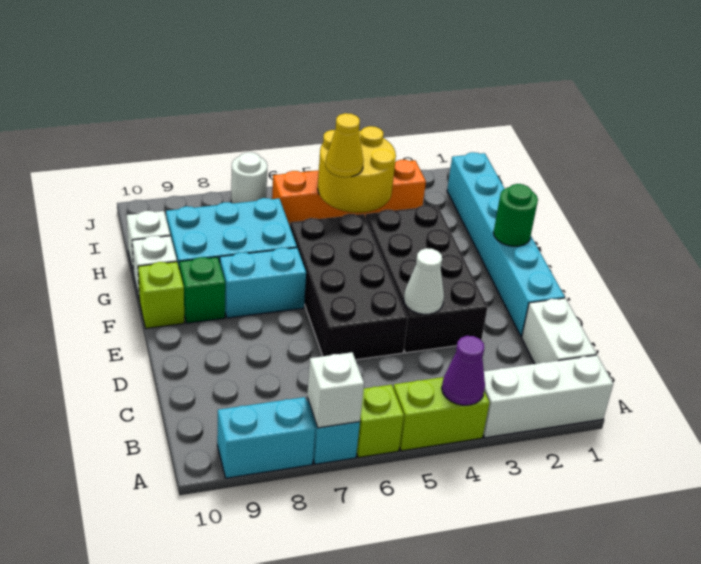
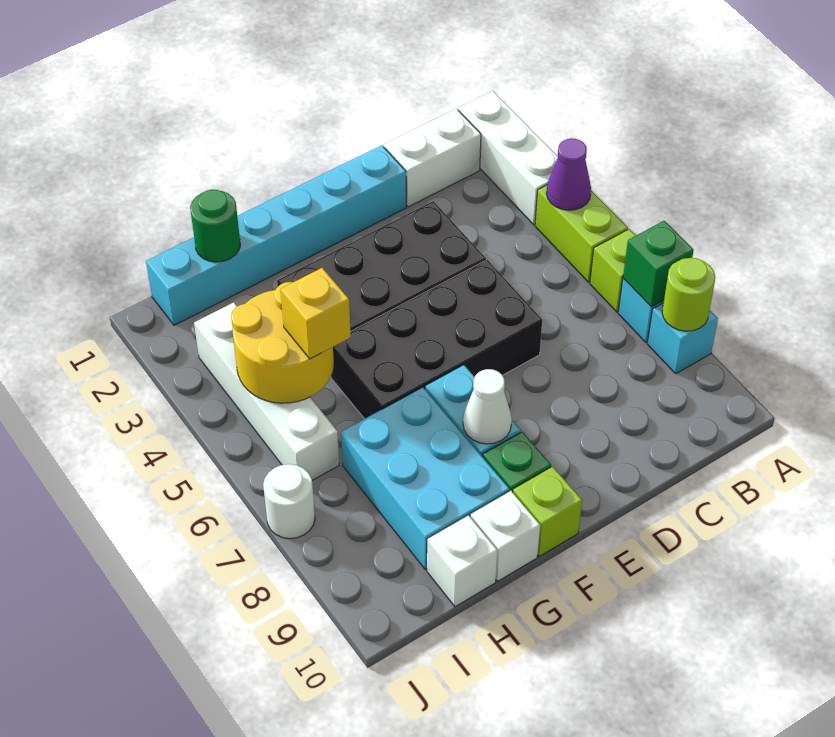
white brick A7 level 2 -> green brick A7 level 2
cyan brick A8:A9 level 1 -> cyan brick A8 level 1
none -> lime round brick A8 level 2
white cone D4 level 2 -> white cone F8 level 2
green round brick F1 level 2 -> green round brick H1 level 2
yellow cone H5 level 3 -> yellow brick H5 level 3
orange brick I3:I6 level 1 -> white brick I3:I6 level 1

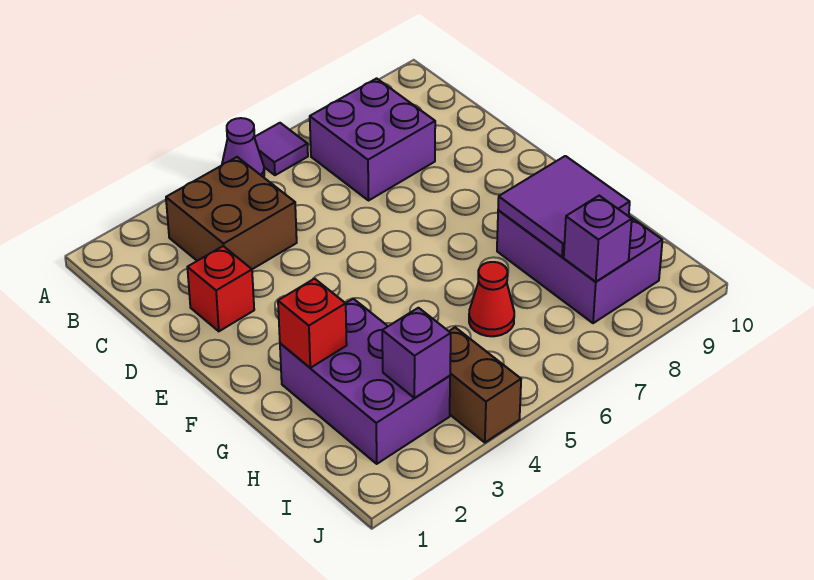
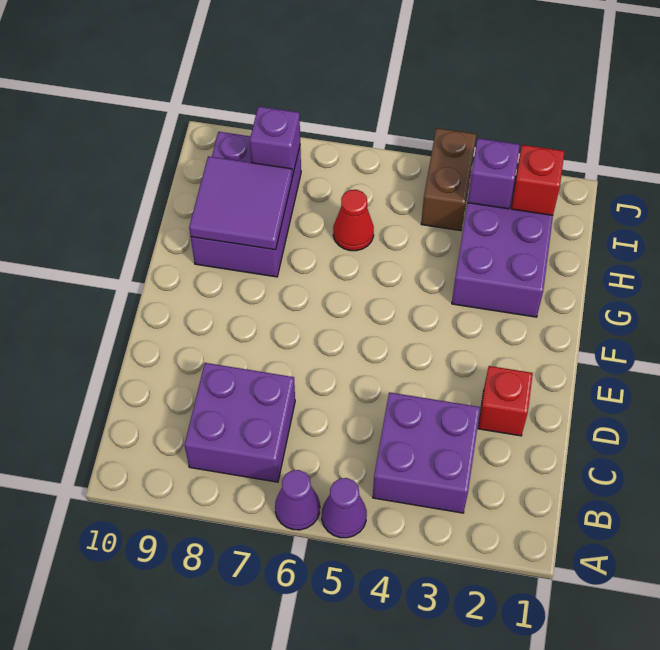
purple tile A6 level 1 -> purple cone A6 level 1
brown brick B3:C4 level 1 -> purple brick B3:C4 level 1
red brick G2 level 2 -> red brick I2 level 2

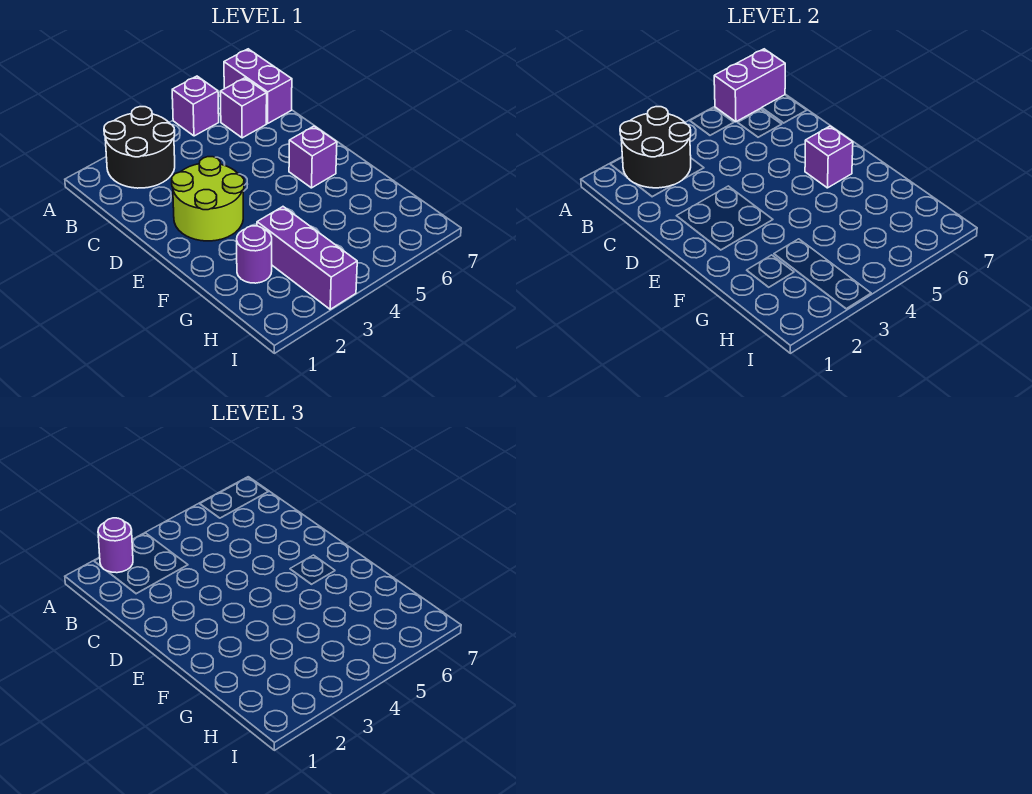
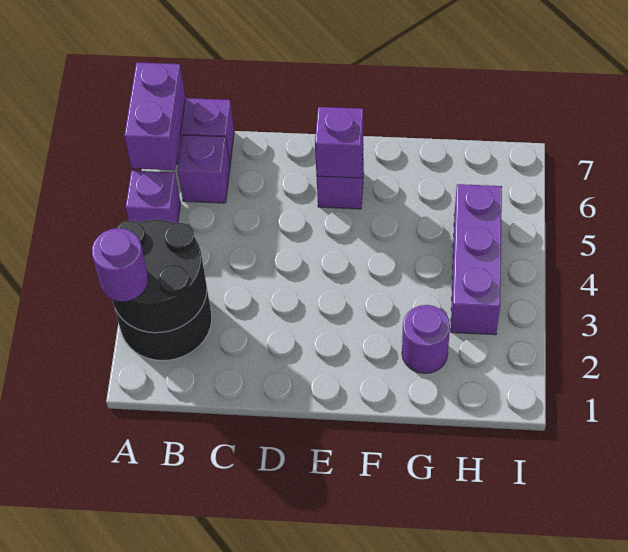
lime round brick D2:E3 level 1 -> none
purple brick G3:I3 level 1 -> purple brick H3:H5 level 1

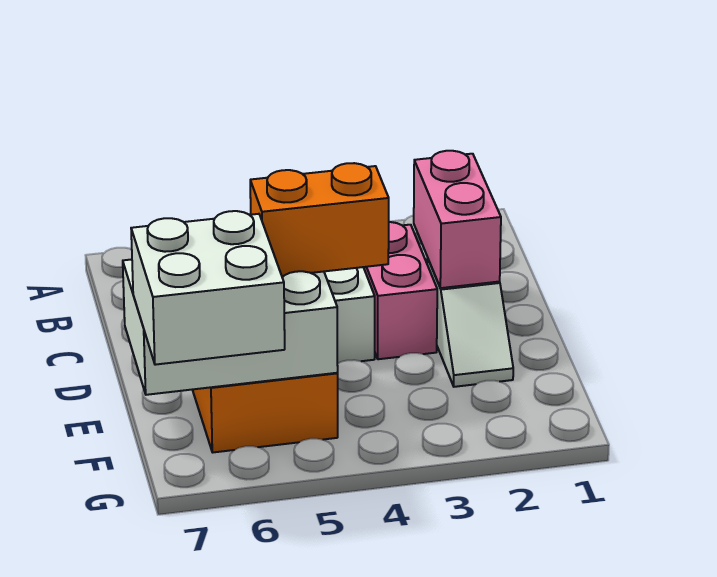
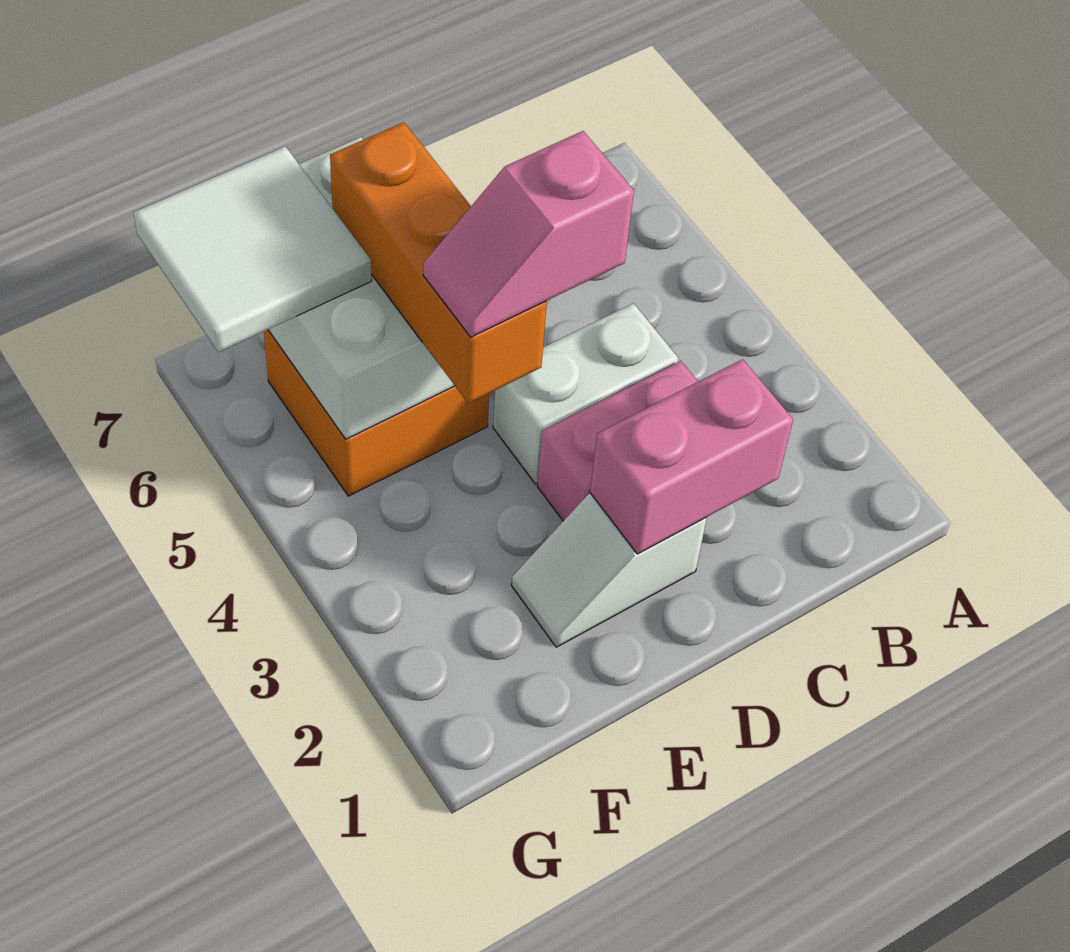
none -> pink slope D4:E4 level 4 top D
orange brick E4:E5 level 3 -> orange brick E4:E6 level 3
white brick F6:G7 level 3 -> white tile F6:G7 level 3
□ □ □ □ □ □ □
■ **Exercise objective**:
Write out the whole listing verbatim, images excluded.

■ **Response below**:
white brick A7 level 2 -> green brick A7 level 2
cyan brick A8:A9 level 1 -> cyan brick A8 level 1
none -> lime round brick A8 level 2
white cone D4 level 2 -> white cone F8 level 2
green round brick F1 level 2 -> green round brick H1 level 2
yellow cone H5 level 3 -> yellow brick H5 level 3
orange brick I3:I6 level 1 -> white brick I3:I6 level 1

purple tile A6 level 1 -> purple cone A6 level 1
brown brick B3:C4 level 1 -> purple brick B3:C4 level 1
red brick G2 level 2 -> red brick I2 level 2

lime round brick D2:E3 level 1 -> none
purple brick G3:I3 level 1 -> purple brick H3:H5 level 1

none -> pink slope D4:E4 level 4 top D
orange brick E4:E5 level 3 -> orange brick E4:E6 level 3
white brick F6:G7 level 3 -> white tile F6:G7 level 3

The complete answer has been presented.